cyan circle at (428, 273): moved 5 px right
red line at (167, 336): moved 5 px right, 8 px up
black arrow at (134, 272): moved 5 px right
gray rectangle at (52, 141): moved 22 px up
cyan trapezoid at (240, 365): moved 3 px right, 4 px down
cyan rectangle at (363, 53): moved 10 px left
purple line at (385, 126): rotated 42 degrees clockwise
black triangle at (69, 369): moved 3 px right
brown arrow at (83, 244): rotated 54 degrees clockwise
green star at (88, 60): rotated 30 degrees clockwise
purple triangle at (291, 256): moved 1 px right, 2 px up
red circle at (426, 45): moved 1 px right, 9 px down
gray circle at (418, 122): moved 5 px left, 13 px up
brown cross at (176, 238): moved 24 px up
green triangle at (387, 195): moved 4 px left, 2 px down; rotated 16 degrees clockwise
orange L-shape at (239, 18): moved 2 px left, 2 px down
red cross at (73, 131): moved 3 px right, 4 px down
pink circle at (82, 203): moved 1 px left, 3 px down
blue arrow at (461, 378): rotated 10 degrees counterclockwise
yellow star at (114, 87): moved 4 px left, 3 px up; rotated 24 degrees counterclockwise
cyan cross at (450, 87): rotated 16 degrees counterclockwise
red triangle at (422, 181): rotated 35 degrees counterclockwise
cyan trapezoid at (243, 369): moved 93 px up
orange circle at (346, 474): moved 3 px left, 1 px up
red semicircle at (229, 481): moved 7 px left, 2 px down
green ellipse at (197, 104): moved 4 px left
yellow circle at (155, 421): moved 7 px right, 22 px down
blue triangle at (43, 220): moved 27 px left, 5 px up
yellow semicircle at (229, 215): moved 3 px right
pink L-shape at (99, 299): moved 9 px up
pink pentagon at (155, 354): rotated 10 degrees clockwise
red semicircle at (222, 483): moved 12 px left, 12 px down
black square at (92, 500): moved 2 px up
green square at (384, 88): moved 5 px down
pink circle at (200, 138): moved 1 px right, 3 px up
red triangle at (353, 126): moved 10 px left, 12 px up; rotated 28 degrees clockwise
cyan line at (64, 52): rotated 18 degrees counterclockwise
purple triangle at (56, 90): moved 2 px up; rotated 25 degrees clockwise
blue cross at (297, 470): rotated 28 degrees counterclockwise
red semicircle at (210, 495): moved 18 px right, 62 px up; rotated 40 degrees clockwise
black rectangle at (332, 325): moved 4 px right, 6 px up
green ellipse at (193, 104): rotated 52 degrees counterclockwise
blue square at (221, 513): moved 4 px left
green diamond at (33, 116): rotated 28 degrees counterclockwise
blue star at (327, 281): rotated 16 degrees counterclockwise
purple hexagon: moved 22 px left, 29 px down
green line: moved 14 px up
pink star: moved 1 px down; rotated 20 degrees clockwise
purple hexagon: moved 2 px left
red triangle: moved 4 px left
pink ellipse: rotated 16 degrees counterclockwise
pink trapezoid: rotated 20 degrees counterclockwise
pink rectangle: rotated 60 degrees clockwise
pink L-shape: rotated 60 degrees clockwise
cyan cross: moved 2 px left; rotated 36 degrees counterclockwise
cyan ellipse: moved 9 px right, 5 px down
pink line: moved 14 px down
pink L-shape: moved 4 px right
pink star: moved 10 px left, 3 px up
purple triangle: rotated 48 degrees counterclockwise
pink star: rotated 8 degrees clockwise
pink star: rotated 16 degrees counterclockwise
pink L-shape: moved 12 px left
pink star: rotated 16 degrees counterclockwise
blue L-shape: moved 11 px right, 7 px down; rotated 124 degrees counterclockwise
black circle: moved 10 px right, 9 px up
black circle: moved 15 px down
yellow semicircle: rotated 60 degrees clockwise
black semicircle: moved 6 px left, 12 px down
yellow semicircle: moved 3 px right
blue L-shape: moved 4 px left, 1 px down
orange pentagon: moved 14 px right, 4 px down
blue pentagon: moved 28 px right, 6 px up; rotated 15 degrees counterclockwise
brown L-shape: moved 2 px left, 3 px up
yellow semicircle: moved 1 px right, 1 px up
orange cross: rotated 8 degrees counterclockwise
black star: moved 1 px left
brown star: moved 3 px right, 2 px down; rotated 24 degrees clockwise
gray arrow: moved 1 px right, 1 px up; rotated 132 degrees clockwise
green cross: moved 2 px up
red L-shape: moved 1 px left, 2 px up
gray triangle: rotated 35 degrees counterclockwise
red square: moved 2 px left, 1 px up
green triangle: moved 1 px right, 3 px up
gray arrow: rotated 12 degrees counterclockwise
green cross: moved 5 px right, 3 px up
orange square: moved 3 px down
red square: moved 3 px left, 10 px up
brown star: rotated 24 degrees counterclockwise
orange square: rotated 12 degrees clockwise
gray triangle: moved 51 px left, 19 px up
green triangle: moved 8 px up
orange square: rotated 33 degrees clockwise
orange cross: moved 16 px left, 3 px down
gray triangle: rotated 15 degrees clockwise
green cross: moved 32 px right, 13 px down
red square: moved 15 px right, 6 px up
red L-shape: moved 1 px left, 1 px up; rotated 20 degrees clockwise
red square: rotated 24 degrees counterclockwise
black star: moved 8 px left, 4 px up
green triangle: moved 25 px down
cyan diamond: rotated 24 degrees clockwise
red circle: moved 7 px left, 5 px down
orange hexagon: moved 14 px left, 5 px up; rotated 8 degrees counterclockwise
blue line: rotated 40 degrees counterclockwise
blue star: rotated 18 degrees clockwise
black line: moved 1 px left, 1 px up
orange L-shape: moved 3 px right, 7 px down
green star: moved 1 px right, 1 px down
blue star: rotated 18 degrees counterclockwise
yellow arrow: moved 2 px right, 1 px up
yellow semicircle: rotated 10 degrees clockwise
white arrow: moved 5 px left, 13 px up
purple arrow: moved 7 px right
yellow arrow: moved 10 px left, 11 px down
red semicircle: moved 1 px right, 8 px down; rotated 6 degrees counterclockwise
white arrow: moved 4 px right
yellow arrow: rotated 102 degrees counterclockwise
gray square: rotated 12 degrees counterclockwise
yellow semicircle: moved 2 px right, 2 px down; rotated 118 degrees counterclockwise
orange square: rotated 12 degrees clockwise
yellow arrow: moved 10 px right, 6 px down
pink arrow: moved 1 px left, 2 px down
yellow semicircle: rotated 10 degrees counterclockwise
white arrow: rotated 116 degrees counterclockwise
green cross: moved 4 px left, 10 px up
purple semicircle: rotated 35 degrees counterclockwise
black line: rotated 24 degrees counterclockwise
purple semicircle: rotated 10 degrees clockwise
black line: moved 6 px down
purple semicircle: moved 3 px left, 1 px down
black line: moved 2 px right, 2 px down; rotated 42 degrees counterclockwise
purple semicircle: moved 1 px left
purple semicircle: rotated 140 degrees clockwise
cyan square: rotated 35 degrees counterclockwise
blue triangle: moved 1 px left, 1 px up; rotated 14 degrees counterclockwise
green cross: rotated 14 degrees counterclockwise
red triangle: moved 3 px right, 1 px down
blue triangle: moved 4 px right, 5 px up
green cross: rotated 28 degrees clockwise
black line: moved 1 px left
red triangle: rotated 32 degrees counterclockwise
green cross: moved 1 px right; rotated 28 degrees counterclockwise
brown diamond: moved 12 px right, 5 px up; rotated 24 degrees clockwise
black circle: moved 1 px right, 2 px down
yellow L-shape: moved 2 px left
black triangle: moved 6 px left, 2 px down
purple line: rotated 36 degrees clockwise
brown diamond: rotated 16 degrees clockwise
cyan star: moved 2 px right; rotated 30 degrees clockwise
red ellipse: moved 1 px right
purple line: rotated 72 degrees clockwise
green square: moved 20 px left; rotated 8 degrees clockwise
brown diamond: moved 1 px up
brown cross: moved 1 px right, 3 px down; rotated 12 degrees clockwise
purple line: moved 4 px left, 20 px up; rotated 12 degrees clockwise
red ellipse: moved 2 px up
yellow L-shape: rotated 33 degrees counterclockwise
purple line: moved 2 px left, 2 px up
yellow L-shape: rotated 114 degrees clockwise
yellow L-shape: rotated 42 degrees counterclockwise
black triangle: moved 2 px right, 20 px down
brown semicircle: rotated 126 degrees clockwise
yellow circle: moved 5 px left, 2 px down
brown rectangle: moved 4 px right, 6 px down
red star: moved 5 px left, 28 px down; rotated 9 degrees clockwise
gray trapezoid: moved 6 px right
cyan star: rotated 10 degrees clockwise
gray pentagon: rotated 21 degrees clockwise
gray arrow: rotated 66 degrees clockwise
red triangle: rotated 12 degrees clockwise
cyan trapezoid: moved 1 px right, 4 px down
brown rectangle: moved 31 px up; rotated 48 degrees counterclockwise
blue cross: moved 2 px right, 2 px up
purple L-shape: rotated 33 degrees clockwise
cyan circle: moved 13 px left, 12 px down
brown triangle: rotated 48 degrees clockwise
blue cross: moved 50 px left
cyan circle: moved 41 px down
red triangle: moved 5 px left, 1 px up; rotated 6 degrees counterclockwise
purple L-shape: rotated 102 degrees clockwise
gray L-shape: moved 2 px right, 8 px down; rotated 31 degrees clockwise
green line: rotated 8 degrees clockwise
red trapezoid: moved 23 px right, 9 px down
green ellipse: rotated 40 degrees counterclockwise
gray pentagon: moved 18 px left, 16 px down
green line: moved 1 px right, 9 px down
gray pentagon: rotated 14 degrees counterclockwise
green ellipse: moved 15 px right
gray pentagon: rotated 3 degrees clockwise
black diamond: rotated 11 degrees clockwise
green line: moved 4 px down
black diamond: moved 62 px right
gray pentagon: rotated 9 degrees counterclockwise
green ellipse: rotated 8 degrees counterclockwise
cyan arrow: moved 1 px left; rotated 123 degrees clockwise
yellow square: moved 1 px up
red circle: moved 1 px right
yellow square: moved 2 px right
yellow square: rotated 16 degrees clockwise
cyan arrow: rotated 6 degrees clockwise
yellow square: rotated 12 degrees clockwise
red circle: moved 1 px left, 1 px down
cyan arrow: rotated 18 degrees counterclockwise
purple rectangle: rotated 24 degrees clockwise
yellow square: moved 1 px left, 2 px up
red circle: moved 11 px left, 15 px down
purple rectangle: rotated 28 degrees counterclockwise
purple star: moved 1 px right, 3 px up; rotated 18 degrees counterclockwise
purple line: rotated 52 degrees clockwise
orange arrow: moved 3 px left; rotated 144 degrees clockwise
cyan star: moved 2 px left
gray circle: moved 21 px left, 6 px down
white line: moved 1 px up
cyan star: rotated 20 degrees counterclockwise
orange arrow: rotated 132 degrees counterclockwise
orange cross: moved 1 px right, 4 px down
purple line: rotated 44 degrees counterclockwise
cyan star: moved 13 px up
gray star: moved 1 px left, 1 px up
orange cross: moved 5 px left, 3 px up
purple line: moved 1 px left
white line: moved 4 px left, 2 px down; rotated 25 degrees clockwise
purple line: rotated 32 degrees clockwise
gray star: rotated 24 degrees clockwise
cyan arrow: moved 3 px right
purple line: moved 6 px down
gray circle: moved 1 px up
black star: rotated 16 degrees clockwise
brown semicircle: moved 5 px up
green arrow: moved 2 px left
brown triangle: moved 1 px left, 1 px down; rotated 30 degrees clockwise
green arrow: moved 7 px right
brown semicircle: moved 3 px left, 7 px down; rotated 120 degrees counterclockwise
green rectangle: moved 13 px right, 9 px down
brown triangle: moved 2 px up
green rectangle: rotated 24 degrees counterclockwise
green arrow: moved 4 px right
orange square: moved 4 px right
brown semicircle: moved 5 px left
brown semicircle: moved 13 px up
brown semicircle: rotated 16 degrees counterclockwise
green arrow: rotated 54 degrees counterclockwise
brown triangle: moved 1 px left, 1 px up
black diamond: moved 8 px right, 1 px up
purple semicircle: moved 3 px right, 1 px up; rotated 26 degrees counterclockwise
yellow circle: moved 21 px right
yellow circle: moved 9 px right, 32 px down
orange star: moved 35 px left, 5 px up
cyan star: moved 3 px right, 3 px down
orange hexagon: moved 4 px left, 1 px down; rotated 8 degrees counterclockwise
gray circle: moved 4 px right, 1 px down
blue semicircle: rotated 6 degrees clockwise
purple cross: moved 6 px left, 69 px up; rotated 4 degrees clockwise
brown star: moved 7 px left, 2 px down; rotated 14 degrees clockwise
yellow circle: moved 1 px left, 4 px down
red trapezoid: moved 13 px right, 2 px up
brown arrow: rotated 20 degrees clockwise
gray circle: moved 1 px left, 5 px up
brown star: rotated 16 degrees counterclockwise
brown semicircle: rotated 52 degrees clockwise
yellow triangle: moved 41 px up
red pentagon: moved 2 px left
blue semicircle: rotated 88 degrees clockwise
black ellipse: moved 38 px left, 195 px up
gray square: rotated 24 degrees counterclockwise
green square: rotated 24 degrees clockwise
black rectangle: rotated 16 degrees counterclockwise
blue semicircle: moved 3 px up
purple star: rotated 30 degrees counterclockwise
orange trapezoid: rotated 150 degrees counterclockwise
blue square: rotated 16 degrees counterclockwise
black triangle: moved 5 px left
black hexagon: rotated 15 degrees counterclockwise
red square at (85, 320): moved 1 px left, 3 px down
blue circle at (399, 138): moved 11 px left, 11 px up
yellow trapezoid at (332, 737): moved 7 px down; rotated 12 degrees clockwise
+++++
Problem description - Retype the records above word for word, from the first line through the line with "red circle at", and include that line.

Task result -
cyan circle at (428, 273): moved 5 px right
red line at (167, 336): moved 5 px right, 8 px up
black arrow at (134, 272): moved 5 px right
gray rectangle at (52, 141): moved 22 px up
cyan trapezoid at (240, 365): moved 3 px right, 4 px down
cyan rectangle at (363, 53): moved 10 px left
purple line at (385, 126): rotated 42 degrees clockwise
black triangle at (69, 369): moved 3 px right
brown arrow at (83, 244): rotated 54 degrees clockwise
green star at (88, 60): rotated 30 degrees clockwise
purple triangle at (291, 256): moved 1 px right, 2 px up
red circle at (426, 45): moved 1 px right, 9 px down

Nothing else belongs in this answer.